Written problem -> Copy the lines below word for word, starting with the line containing "This page has" and ending with the line containing "rubbed (261, 294)", including both of those lines.

Text and element-pointing lines
----

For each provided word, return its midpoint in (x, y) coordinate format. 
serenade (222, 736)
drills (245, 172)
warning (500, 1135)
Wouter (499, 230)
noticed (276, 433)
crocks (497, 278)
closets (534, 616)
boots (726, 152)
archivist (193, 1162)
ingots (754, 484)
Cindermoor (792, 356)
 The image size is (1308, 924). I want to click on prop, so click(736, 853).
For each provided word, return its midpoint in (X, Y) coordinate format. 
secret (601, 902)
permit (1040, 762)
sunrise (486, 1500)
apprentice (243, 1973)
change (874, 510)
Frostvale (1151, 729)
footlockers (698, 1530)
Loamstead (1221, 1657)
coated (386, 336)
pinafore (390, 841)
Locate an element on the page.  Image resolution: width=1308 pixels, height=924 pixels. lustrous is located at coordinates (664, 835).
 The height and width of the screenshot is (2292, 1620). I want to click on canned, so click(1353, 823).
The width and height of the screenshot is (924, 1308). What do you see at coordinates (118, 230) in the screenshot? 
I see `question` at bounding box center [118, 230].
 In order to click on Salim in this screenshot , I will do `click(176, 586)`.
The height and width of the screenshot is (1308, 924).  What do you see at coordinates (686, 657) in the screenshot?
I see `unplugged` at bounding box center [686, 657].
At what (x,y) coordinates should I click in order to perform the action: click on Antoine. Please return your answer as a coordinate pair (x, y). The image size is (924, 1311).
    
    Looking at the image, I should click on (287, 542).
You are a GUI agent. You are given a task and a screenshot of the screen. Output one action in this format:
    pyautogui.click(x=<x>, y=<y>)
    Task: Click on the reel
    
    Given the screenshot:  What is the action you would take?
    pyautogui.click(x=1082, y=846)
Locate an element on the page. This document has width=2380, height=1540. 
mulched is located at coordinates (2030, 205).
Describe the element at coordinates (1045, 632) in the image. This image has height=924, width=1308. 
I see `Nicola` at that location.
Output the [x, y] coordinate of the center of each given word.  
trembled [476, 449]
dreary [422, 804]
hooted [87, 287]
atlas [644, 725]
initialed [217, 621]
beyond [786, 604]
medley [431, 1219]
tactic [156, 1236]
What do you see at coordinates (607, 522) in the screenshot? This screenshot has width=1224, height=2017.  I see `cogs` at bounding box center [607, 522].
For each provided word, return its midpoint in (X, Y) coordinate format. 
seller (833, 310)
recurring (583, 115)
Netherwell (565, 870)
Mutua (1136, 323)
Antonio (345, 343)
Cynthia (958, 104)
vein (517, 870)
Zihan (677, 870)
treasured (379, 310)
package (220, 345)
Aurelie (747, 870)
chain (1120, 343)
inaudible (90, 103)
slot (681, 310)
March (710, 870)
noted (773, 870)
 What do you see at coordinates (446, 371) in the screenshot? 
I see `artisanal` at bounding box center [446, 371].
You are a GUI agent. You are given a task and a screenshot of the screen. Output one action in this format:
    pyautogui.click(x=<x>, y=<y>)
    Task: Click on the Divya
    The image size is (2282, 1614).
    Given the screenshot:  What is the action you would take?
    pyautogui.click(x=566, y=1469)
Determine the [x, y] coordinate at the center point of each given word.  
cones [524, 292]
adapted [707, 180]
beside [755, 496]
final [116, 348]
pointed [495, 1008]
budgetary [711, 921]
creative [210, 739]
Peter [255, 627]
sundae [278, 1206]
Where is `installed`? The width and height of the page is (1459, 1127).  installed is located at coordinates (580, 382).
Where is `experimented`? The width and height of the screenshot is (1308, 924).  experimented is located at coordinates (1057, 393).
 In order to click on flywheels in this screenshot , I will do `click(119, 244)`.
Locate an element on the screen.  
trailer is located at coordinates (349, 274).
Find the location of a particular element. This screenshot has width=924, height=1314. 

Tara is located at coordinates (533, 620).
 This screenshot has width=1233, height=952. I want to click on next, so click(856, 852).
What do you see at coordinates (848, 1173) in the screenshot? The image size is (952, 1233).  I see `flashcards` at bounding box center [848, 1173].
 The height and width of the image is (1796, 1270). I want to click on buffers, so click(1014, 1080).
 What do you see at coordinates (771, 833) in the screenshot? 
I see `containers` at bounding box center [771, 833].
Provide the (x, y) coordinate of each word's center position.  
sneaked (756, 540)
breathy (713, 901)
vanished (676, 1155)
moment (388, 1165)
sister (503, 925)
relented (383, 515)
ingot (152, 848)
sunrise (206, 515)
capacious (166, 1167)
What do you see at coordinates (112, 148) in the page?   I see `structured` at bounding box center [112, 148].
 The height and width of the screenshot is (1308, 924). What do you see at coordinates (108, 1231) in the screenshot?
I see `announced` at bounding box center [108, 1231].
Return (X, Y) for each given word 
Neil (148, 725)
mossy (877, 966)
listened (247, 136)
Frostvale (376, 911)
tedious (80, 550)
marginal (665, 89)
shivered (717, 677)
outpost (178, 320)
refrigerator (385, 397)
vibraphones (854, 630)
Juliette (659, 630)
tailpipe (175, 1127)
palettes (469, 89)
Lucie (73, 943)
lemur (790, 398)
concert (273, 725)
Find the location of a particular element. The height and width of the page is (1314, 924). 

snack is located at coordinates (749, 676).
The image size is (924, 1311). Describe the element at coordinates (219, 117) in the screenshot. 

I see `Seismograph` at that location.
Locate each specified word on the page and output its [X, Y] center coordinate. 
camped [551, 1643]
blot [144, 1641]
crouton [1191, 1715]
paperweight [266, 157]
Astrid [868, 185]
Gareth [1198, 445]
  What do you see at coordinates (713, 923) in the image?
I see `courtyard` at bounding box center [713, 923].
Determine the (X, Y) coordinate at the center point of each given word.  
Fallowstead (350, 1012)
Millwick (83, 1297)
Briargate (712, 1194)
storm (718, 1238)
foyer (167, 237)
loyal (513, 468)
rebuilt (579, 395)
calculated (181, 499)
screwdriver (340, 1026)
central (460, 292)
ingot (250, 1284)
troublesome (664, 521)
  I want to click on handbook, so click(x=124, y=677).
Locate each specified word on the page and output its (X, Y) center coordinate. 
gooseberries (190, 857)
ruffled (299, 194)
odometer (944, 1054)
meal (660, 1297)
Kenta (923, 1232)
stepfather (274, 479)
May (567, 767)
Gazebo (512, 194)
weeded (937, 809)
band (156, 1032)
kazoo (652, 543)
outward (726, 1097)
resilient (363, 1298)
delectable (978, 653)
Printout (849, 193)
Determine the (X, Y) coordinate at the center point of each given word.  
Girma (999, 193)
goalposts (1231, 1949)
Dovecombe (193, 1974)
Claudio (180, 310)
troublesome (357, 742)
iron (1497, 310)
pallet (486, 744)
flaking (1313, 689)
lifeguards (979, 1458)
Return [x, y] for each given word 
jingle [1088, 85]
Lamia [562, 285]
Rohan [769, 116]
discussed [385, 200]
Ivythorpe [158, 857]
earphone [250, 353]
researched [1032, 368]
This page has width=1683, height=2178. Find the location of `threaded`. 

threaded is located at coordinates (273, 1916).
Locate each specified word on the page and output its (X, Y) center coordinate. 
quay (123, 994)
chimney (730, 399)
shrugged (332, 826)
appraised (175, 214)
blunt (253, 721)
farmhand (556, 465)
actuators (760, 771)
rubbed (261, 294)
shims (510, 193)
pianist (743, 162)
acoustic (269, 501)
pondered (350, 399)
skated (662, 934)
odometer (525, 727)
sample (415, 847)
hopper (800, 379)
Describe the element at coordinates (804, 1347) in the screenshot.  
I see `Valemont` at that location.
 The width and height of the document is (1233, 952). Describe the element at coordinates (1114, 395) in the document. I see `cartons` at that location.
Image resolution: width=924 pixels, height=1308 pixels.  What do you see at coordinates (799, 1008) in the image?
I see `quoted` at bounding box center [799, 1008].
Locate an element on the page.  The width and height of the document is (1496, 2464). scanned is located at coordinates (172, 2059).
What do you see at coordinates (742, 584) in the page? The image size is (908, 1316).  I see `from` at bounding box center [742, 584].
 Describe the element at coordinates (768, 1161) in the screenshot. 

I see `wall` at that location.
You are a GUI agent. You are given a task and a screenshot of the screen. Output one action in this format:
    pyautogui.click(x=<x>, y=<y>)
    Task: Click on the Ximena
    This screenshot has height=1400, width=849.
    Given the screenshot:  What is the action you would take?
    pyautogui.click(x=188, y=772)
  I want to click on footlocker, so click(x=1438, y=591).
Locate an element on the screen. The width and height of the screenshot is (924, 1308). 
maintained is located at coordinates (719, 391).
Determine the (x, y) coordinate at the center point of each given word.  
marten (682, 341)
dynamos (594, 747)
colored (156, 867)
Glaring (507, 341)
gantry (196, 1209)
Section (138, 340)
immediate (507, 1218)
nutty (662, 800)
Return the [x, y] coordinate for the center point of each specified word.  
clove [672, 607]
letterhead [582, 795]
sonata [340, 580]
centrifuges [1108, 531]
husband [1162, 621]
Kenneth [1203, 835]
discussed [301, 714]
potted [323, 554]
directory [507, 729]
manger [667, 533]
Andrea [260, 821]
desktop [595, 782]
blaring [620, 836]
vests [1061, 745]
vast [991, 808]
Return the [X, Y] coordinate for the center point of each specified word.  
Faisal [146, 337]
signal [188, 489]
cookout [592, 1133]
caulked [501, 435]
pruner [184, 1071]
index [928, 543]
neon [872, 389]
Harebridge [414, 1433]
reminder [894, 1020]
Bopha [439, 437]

----

Finished exercise ->
This page has width=1683, height=2178. Find the location of `threaded`. 

threaded is located at coordinates (273, 1916).
Locate each specified word on the page and output its (X, Y) center coordinate. 
quay (123, 994)
chimney (730, 399)
shrugged (332, 826)
appraised (175, 214)
blunt (253, 721)
farmhand (556, 465)
actuators (760, 771)
rubbed (261, 294)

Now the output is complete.